▸ TRY IT
When you reach the line that contains "turquoise bowl: 2 -> 3" below, transcribe it and each line after it word for word to the end of the records, omitting pictures.

........

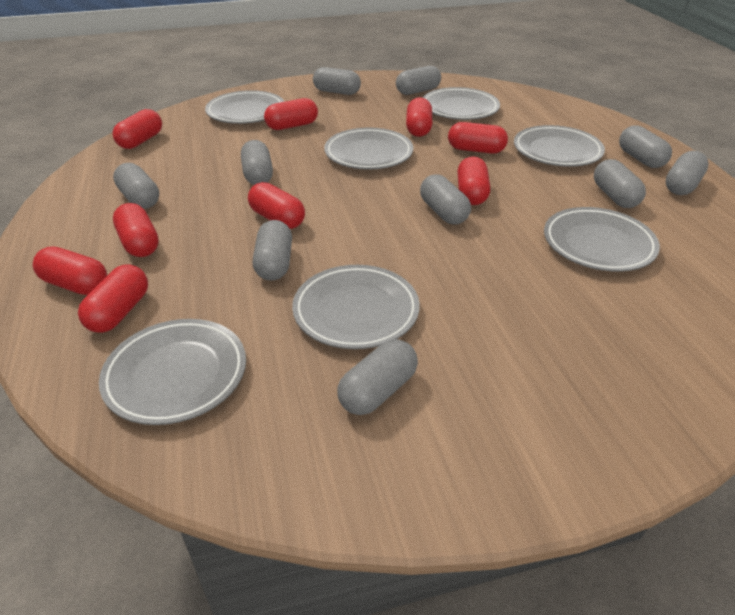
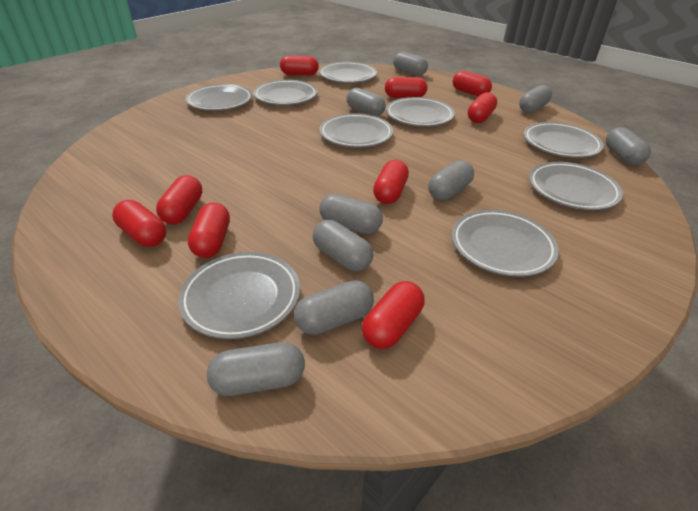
grey capsule: 10 -> 9
grey plate: 7 -> 9

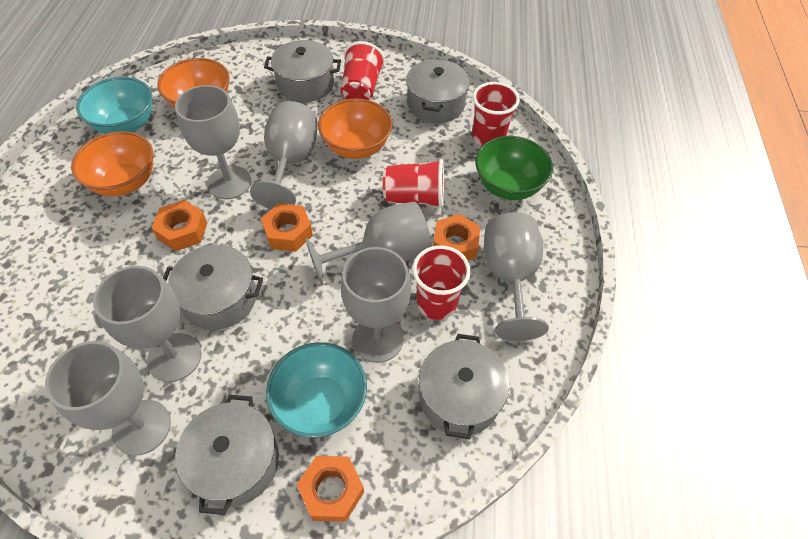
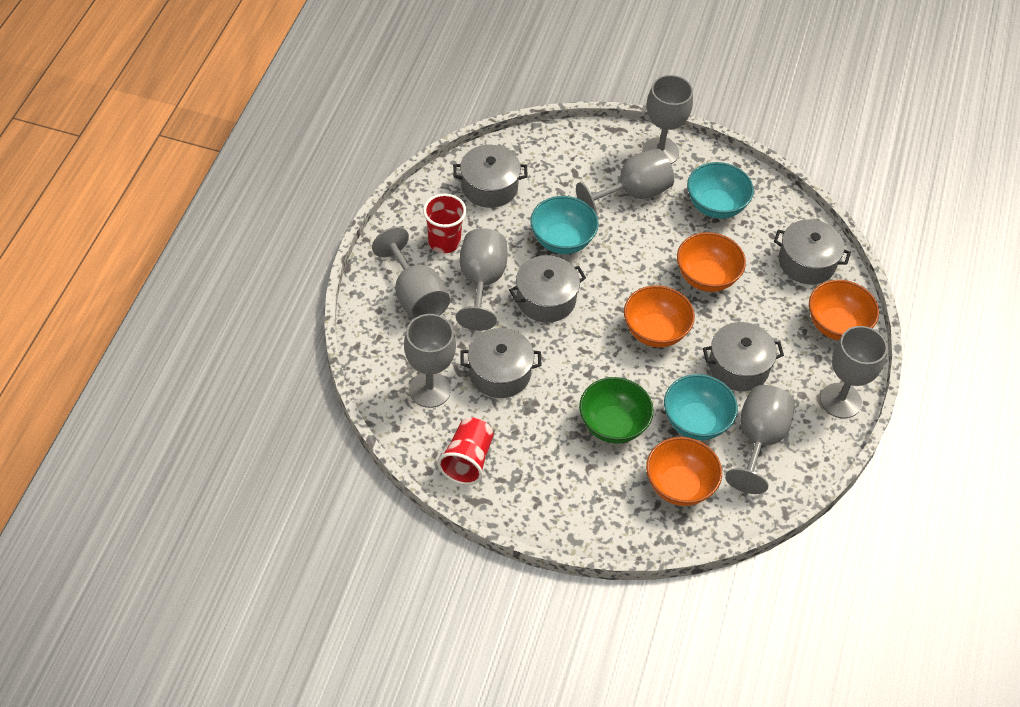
orange bowl: 3 -> 4
orange nut: 4 -> 0
red cup: 4 -> 2
turquoise bowl: 2 -> 3

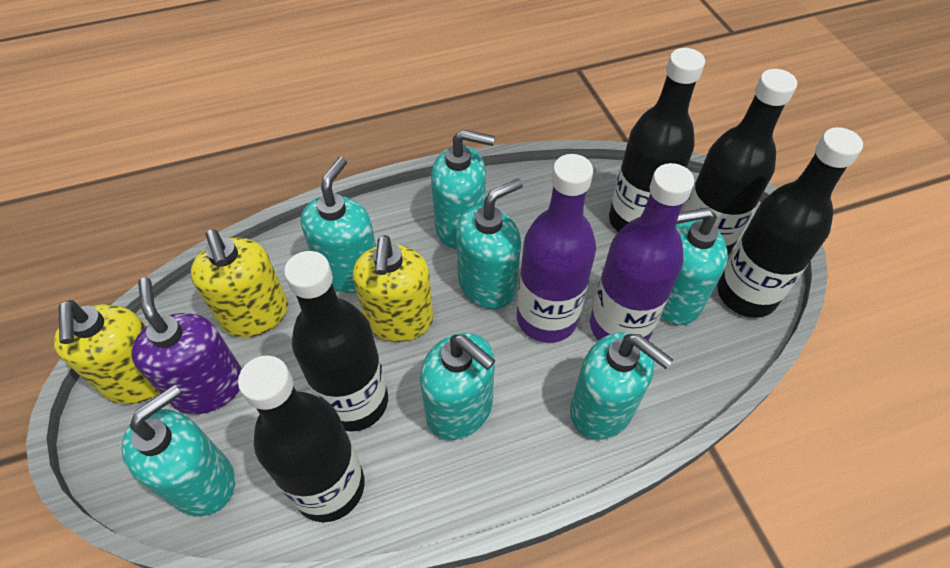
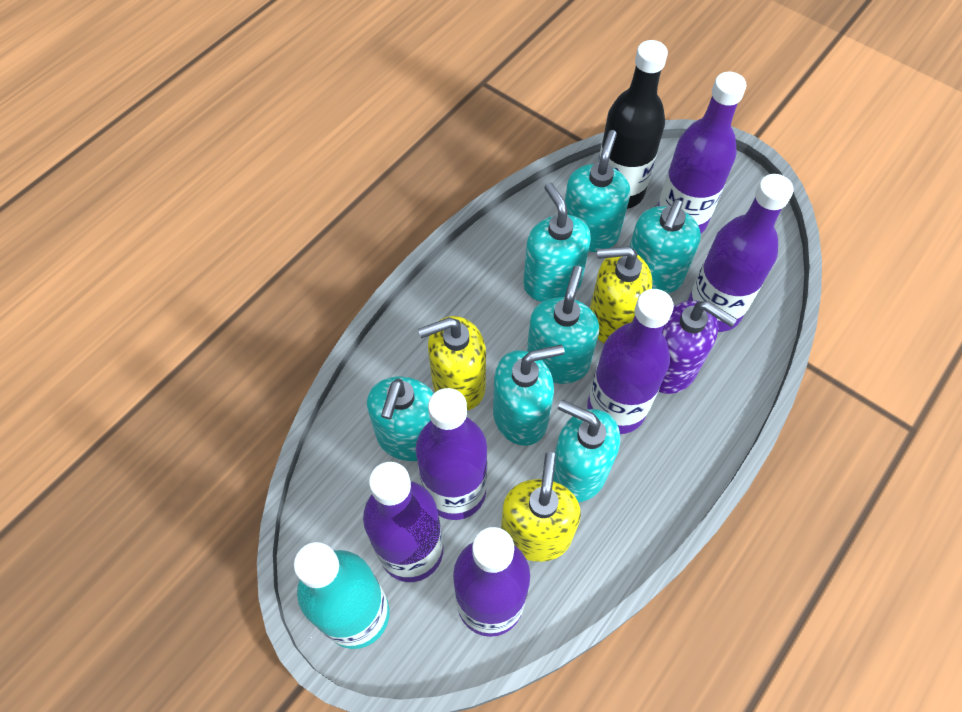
black bottle: 5 -> 1
purple bottle: 2 -> 6
turquoise bottle: 0 -> 1

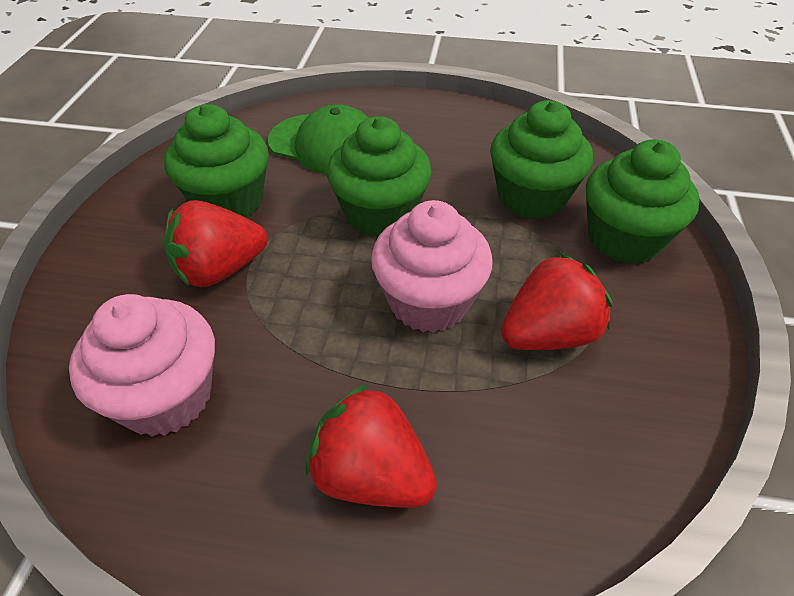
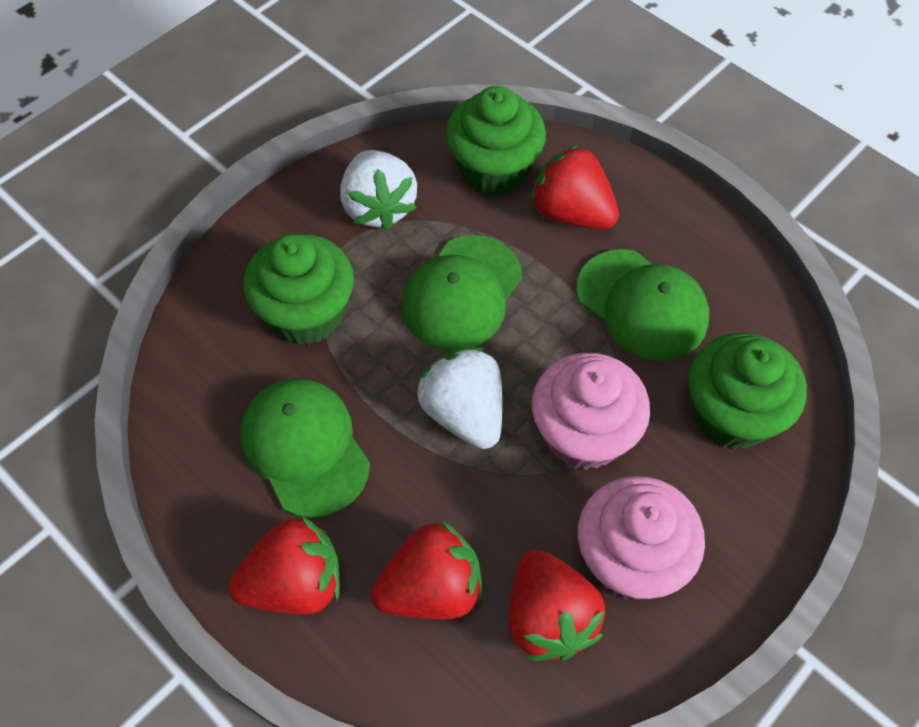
green cap: 1 -> 3
green cupcake: 4 -> 3
red strawberry: 3 -> 4
white strawberry: 0 -> 2

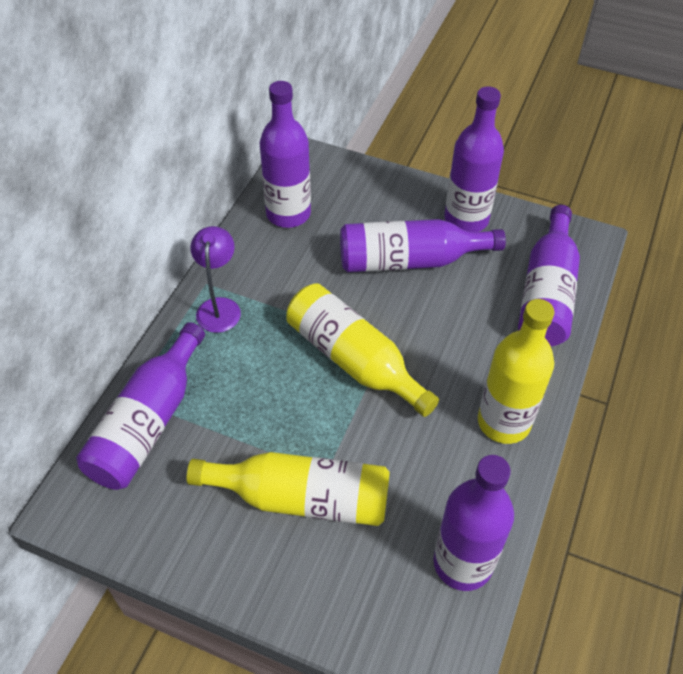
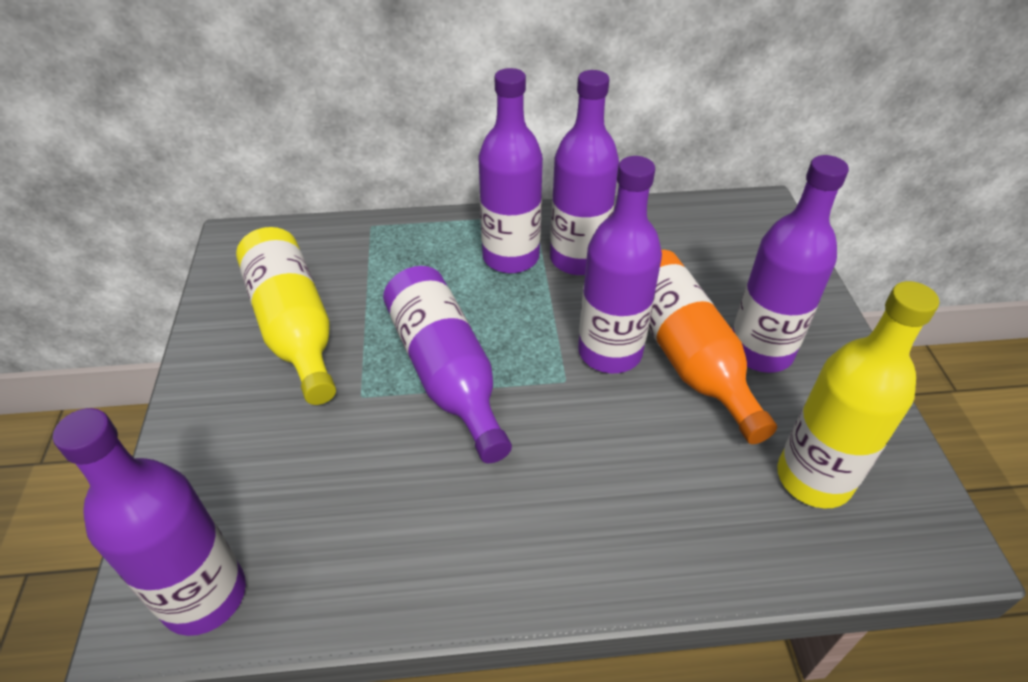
orange bottle: 0 -> 1
purple lamp: 1 -> 0
yellow bottle: 3 -> 2

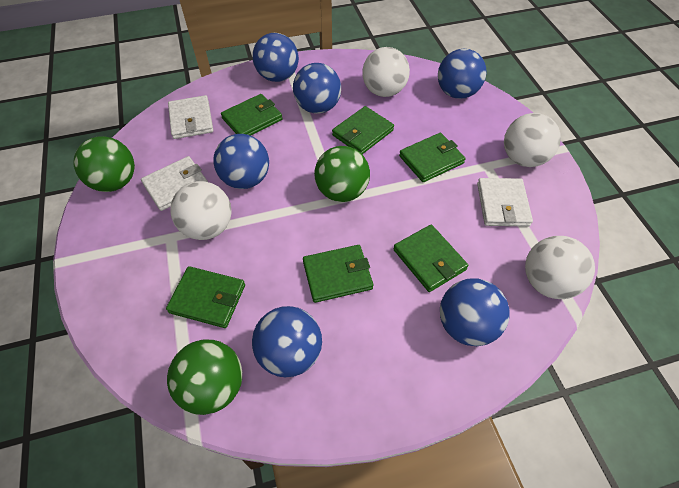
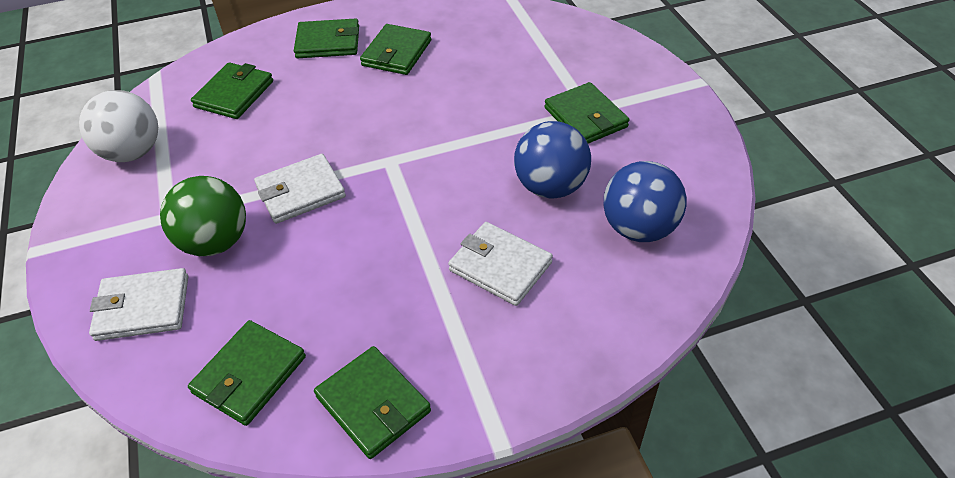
blue ball: 6 -> 2
green ball: 3 -> 1
white ball: 4 -> 1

........

▸ RESPONSE FOR THIS EXERCISE
turquoise bowl: 2 -> 3

black bottle: 5 -> 1
purple bottle: 2 -> 6
turquoise bottle: 0 -> 1

green cap: 1 -> 3
green cupcake: 4 -> 3
red strawberry: 3 -> 4
white strawberry: 0 -> 2

orange bottle: 0 -> 1
purple lamp: 1 -> 0
yellow bottle: 3 -> 2

blue ball: 6 -> 2
green ball: 3 -> 1
white ball: 4 -> 1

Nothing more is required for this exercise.